Reproduce all entries precisely as they are written.

(Data extracted from a collection)
+ + + + +

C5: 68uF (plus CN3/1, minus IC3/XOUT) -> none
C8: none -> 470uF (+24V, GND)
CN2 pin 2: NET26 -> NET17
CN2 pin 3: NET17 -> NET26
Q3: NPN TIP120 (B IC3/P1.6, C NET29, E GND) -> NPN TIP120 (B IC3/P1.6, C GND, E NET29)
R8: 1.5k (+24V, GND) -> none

+ + + + +

__FINISHED EXERCISE__:
C5: 68uF (plus CN3/1, minus IC3/XOUT) -> none
C8: none -> 470uF (+24V, GND)
CN2 pin 2: NET26 -> NET17
CN2 pin 3: NET17 -> NET26
Q3: NPN TIP120 (B IC3/P1.6, C NET29, E GND) -> NPN TIP120 (B IC3/P1.6, C GND, E NET29)
R8: 1.5k (+24V, GND) -> none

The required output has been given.